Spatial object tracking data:
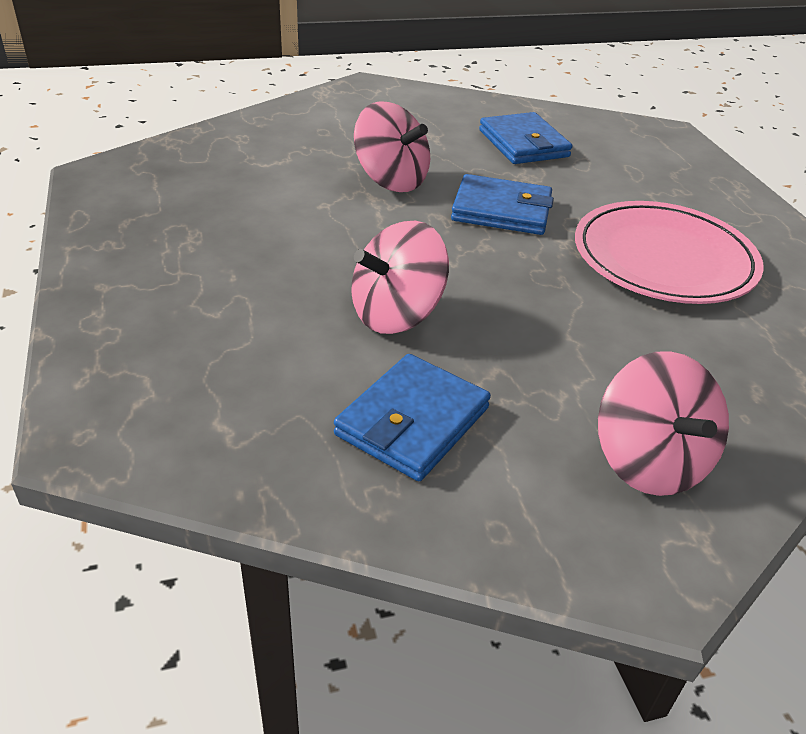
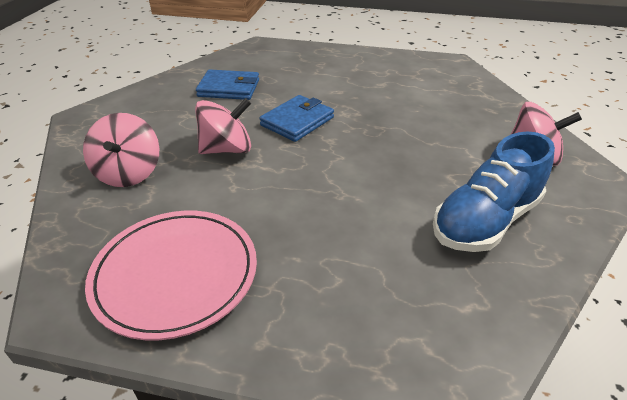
camera: 60 degrees left, 0 degrees up
(396, 314) = (382, 195): pink spinning top -> pink spinning top (129, 173)
(412, 421) = (485, 221): blue wallet -> blue shoe
(663, 259) = (378, 92): pink plate -> pink plate (175, 274)

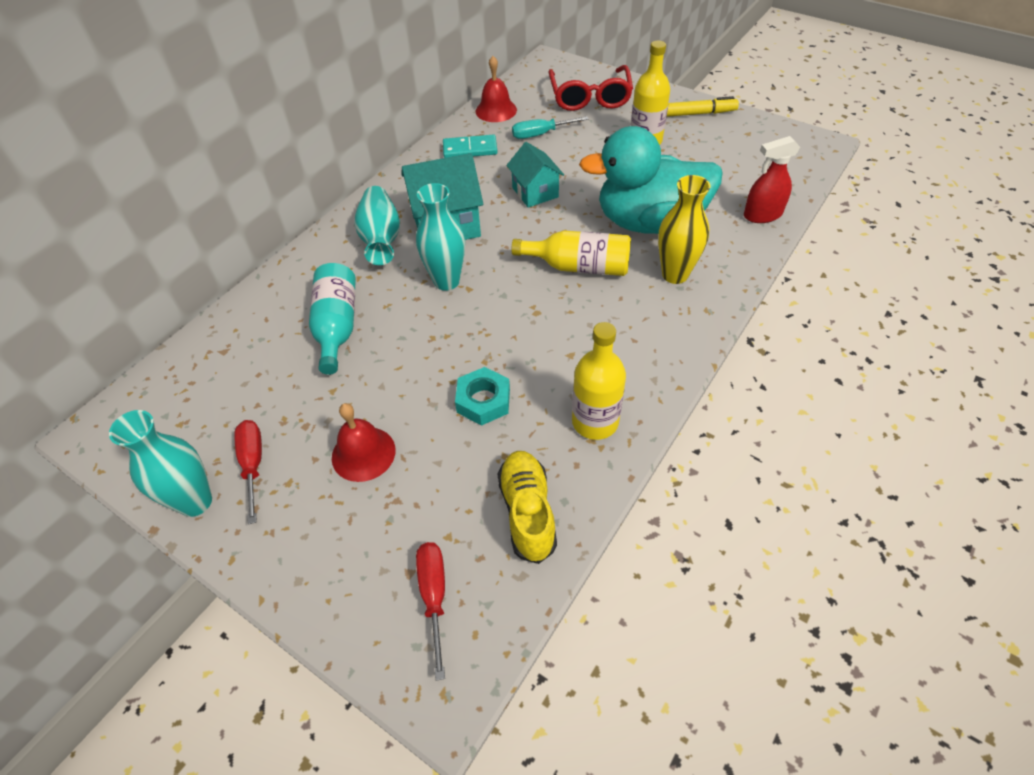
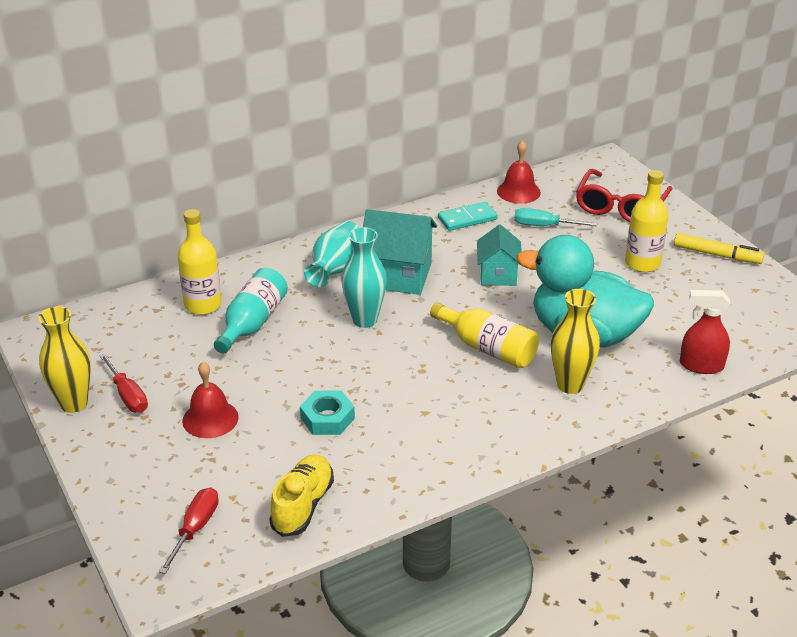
camera: 25 degrees right, 15 degrees down
(195, 502) = (74, 403): turquoise vase -> yellow vase
(253, 465) = (127, 395): red screwdriver -> red screwdriver turned 135 degrees clockwise
(470, 149) = (467, 219): turquoise domino -> turquoise domino turned 45 degrees counterclockwise
(595, 422) = (405, 467): yellow bottle -> yellow bottle (203, 305)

**EXERCISE GOAL**
Leave out any pictures and return exactly the lines from the beginning of the data through the line with "(253, 465) = (127, 395): red", inclusive.

**RESULT FOR THIS EXERCISE**
camera: 60 degrees left, 0 degrees up
(396, 314) = (382, 195): pink spinning top -> pink spinning top (129, 173)
(412, 421) = (485, 221): blue wallet -> blue shoe
(663, 259) = (378, 92): pink plate -> pink plate (175, 274)

camera: 25 degrees right, 15 degrees down
(195, 502) = (74, 403): turquoise vase -> yellow vase
(253, 465) = (127, 395): red screwdriver -> red screwdriver turned 135 degrees clockwise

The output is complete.